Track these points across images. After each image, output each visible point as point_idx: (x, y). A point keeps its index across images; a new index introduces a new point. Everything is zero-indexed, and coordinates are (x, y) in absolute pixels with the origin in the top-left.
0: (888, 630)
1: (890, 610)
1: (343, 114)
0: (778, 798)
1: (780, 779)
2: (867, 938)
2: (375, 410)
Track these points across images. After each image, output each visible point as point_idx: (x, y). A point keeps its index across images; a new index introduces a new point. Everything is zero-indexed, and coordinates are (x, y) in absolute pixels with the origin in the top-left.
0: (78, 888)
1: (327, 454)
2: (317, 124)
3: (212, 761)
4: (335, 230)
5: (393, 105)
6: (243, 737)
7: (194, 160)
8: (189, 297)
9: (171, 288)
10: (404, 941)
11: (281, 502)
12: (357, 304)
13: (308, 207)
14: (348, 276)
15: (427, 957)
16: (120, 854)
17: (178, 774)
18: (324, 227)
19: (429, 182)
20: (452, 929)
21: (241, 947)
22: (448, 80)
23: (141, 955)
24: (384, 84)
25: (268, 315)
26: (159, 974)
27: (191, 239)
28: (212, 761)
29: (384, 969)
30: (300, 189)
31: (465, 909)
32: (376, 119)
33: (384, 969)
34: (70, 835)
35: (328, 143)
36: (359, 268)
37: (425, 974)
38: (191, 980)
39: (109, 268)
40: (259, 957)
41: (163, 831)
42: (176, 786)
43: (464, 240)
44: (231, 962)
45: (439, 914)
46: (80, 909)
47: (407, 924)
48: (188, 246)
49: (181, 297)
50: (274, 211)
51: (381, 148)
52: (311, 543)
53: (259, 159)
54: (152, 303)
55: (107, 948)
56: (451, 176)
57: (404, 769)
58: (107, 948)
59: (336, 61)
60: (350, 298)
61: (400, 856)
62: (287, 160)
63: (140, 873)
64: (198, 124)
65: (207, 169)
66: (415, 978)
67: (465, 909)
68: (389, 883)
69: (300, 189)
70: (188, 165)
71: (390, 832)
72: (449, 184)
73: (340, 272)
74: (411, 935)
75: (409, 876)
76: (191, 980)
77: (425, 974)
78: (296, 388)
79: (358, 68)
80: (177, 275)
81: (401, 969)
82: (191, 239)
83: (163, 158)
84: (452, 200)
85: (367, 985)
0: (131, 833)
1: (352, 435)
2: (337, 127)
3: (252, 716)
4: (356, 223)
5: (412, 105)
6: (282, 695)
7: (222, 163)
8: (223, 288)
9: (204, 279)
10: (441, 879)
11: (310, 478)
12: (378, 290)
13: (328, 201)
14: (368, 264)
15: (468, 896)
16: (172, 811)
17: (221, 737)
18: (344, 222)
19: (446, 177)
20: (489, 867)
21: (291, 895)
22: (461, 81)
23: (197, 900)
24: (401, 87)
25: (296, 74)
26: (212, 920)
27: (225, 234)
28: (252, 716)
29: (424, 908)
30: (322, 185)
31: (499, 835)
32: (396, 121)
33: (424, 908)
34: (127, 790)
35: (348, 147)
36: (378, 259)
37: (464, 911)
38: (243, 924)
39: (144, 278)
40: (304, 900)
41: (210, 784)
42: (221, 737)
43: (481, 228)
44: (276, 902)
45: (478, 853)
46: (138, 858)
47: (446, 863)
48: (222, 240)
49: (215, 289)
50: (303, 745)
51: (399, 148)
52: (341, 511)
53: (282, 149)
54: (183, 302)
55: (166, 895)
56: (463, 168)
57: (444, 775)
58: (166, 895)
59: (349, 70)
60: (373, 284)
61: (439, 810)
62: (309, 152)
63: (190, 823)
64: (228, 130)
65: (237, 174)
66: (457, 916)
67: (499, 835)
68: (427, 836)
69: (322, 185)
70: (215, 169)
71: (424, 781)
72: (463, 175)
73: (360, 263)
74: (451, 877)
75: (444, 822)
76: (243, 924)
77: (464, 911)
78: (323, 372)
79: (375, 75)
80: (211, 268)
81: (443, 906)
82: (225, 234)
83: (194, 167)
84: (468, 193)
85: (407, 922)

◇ ◇ ◇

* GIVEN INSTRUCTION *
Reproduce the entries above, starting with their first line and going on through the line with "2: (375, 410)", both ends included. Keep the requests unchanged, and multiply every coordinate in the answers by 1.15, rounding to whole numbers with halves going up.

* RESPONSE TO THE EXERCISE *
Track these points across images. After each image, output each visible point as point_idx: (x, y). A point keeps its index across images; a new index introduces a new point. Everything is zero-indexed, and coordinates are (x, y) in absolute pixels with the origin in the top-left.
0: (888, 630)
1: (890, 610)
1: (394, 131)
0: (895, 918)
1: (897, 896)
2: (867, 938)
2: (431, 472)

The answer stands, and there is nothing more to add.